**WORK REQUEST**.
Pictures in the material below are to be left out, and only the lines from the line with "C5: 22nF (U5/OUT, VCTRL) -> 22nF (GND, VCTRL)" up to and including the line with "C4: 470nF (GND, VA) -> 47nF (GND, VA)" are to be written out exactly.

**DATASET RECORDS**.
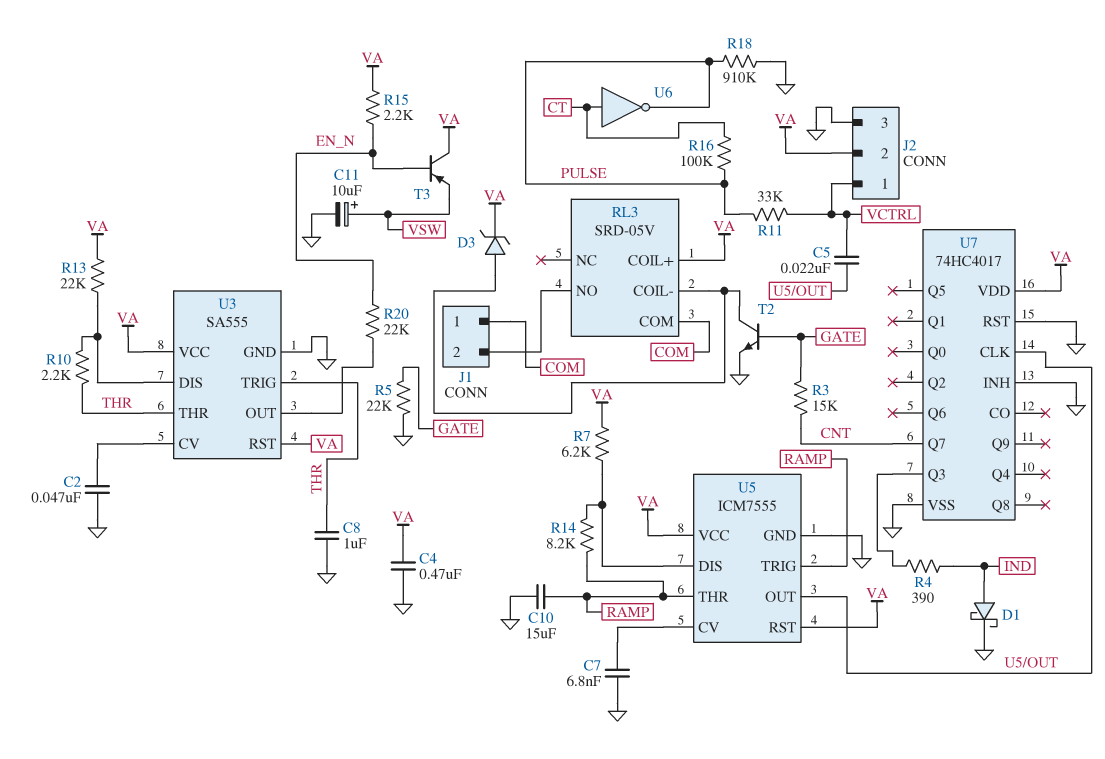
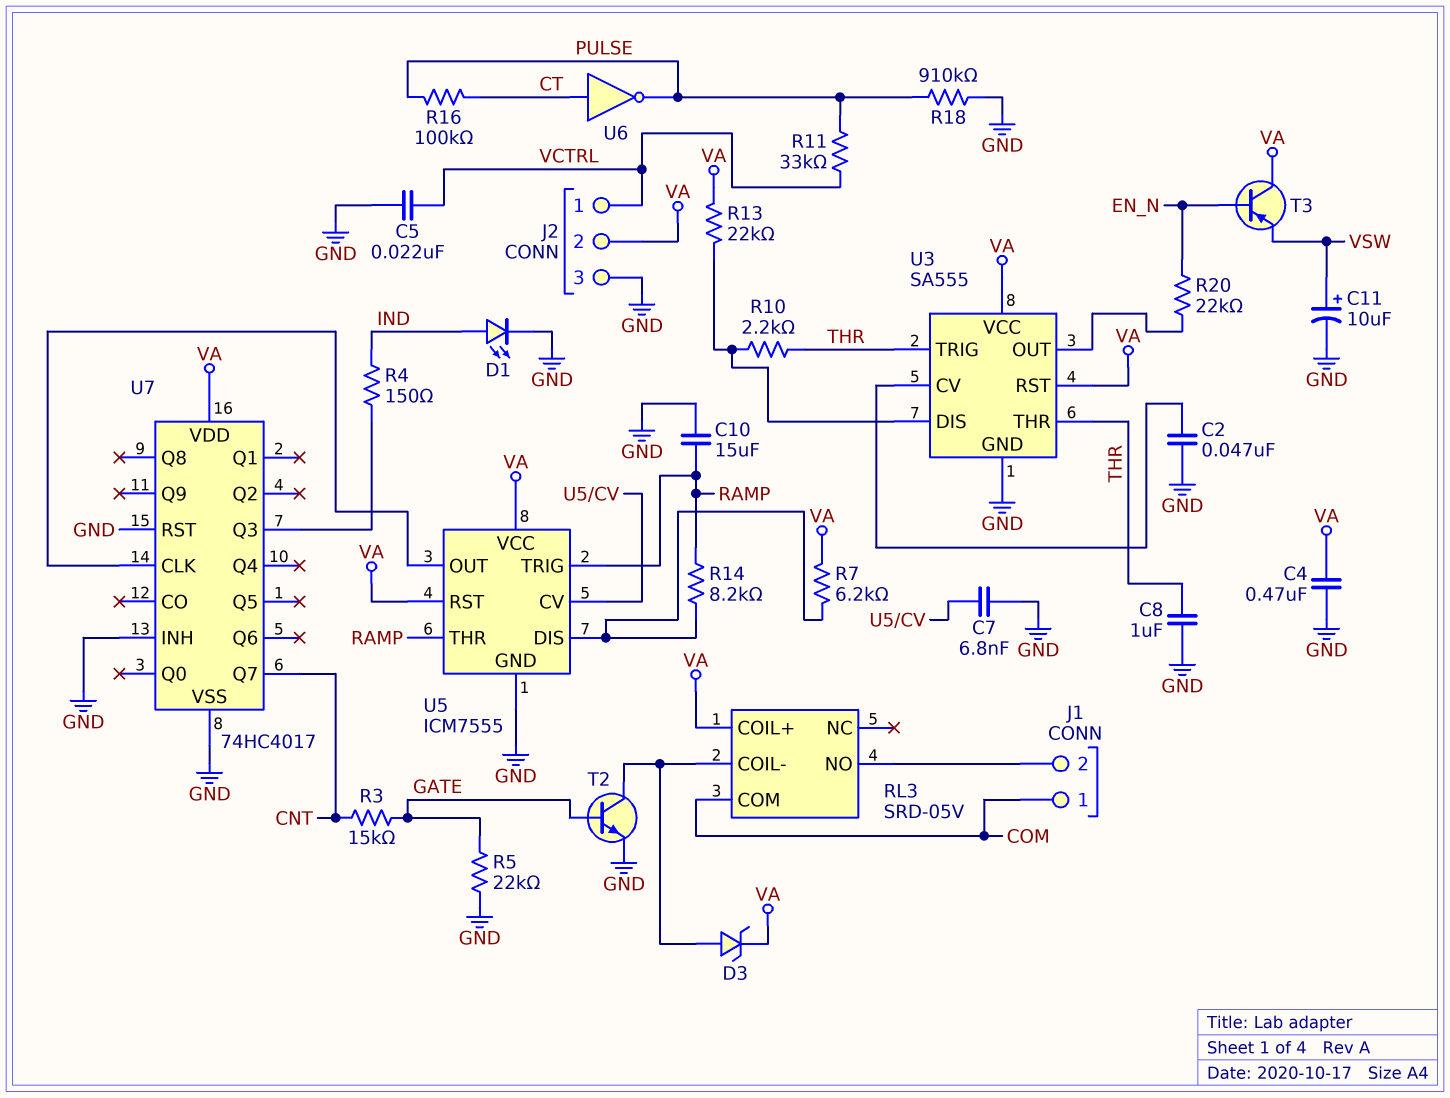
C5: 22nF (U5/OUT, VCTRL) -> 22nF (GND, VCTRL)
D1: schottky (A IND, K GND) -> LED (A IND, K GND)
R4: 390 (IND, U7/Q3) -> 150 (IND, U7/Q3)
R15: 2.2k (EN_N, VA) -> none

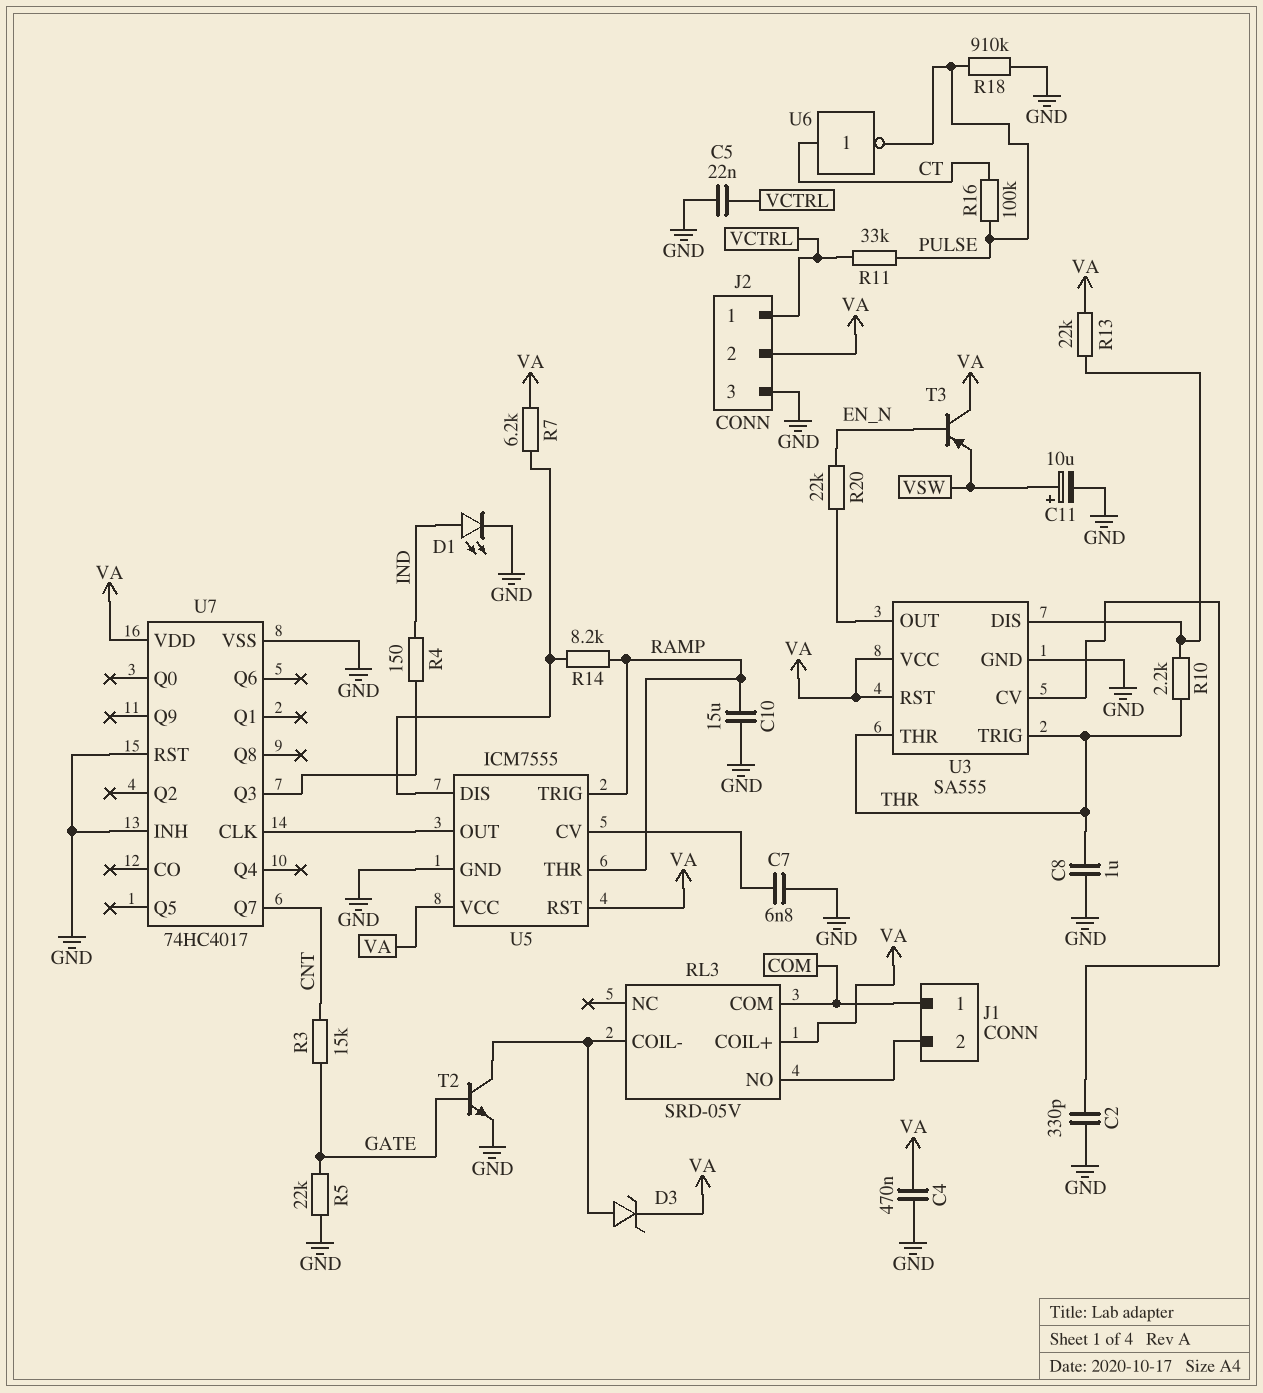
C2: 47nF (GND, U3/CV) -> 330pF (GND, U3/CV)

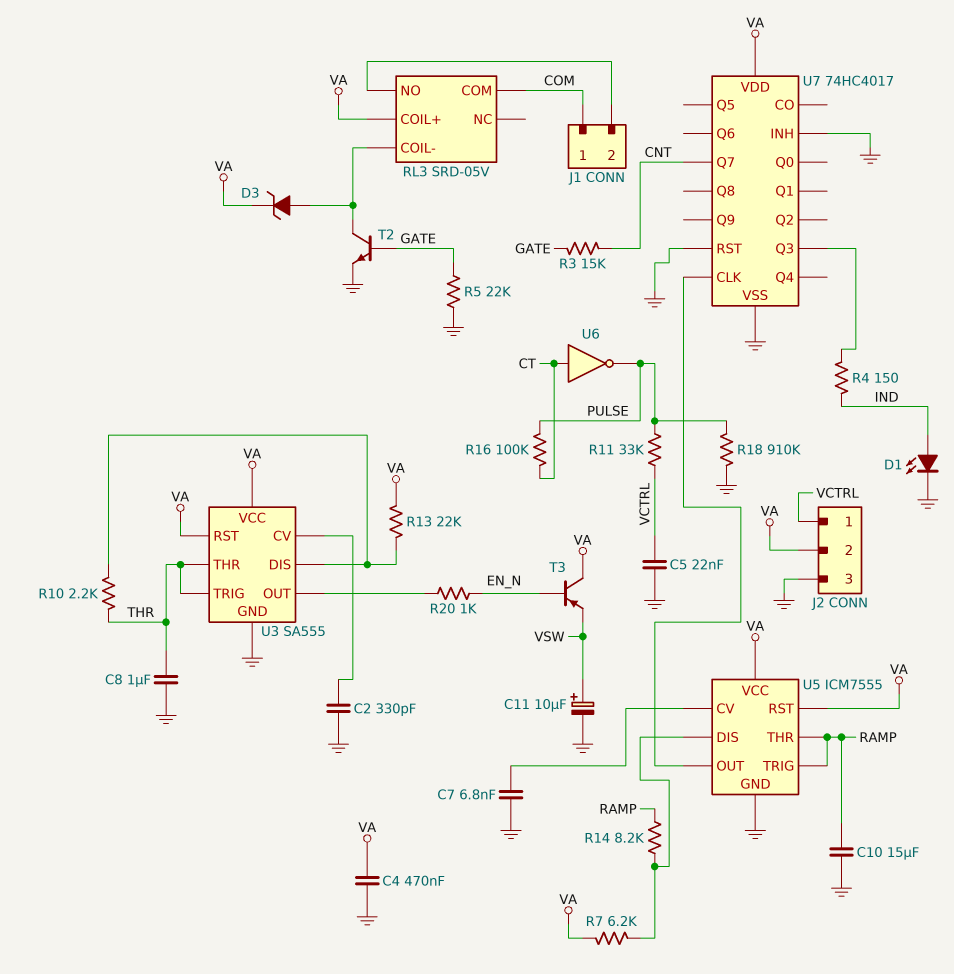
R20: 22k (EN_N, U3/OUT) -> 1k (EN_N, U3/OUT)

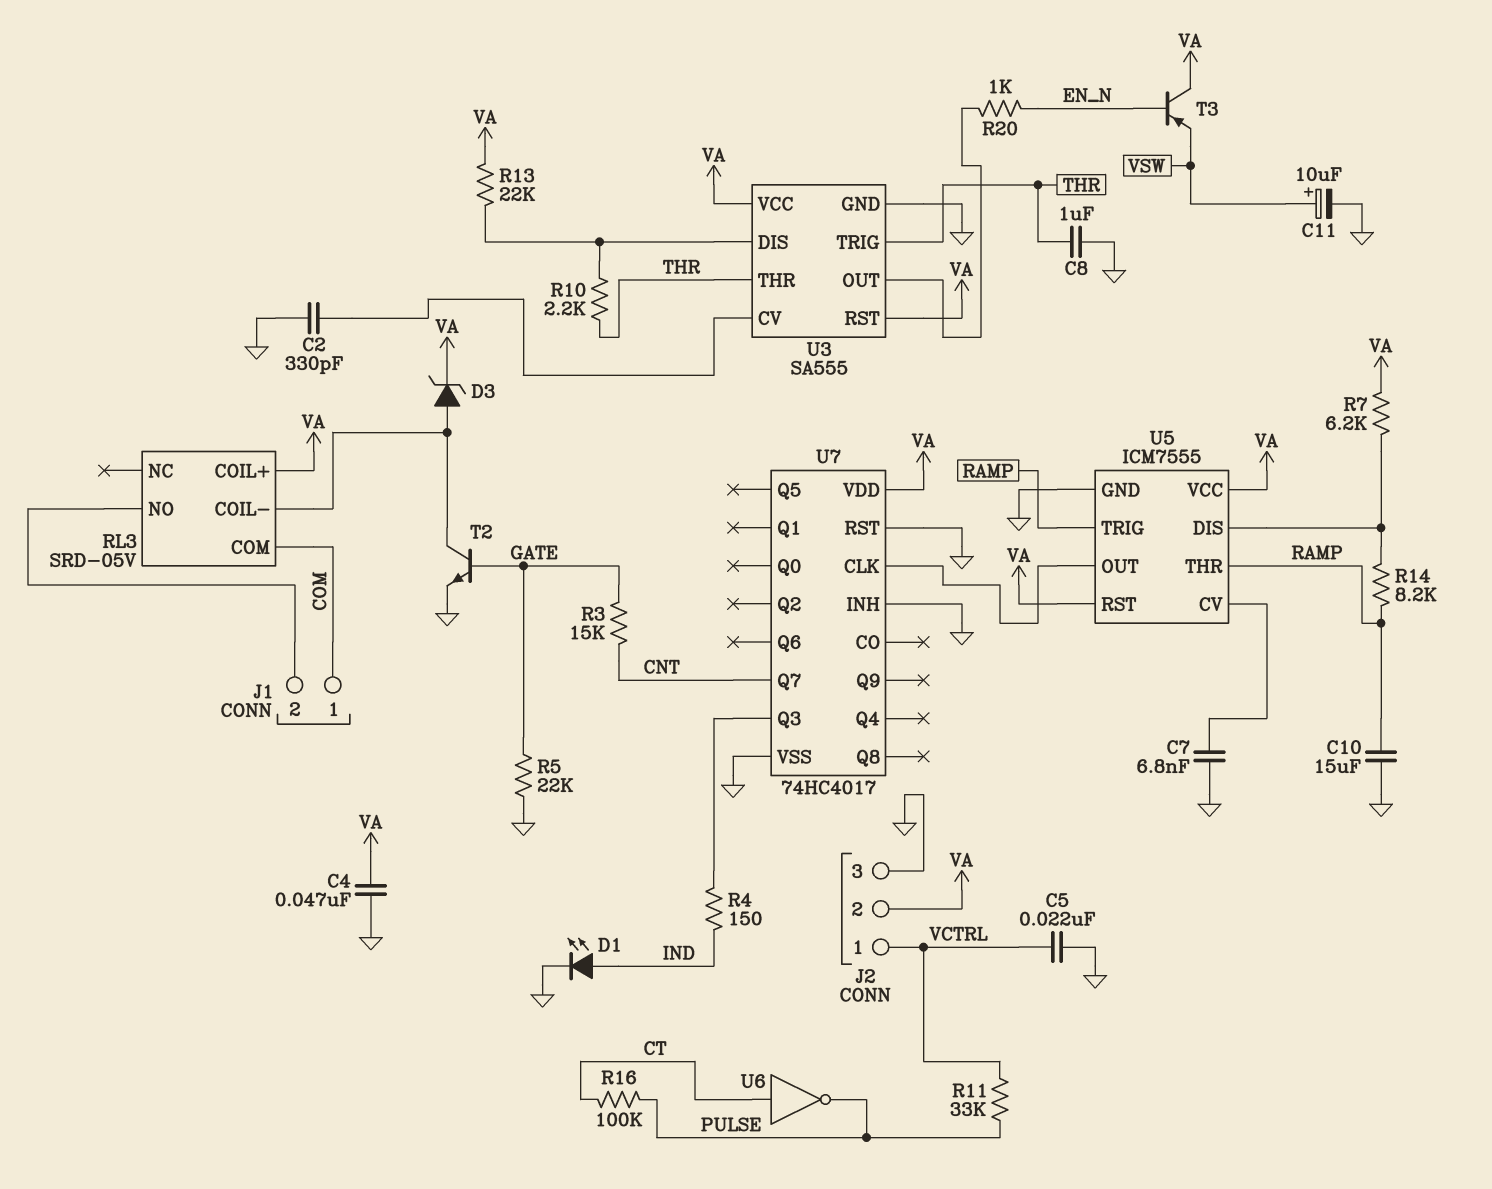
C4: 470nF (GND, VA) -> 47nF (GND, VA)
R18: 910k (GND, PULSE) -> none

---

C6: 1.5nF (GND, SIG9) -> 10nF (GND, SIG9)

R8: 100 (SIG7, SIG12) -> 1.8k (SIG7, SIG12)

**WRITTEN SOLUTION**.
C5: 22nF (U5/OUT, VCTRL) -> 22nF (GND, VCTRL)
D1: schottky (A IND, K GND) -> LED (A IND, K GND)
R4: 390 (IND, U7/Q3) -> 150 (IND, U7/Q3)
R15: 2.2k (EN_N, VA) -> none

C2: 47nF (GND, U3/CV) -> 330pF (GND, U3/CV)

R20: 22k (EN_N, U3/OUT) -> 1k (EN_N, U3/OUT)

C4: 470nF (GND, VA) -> 47nF (GND, VA)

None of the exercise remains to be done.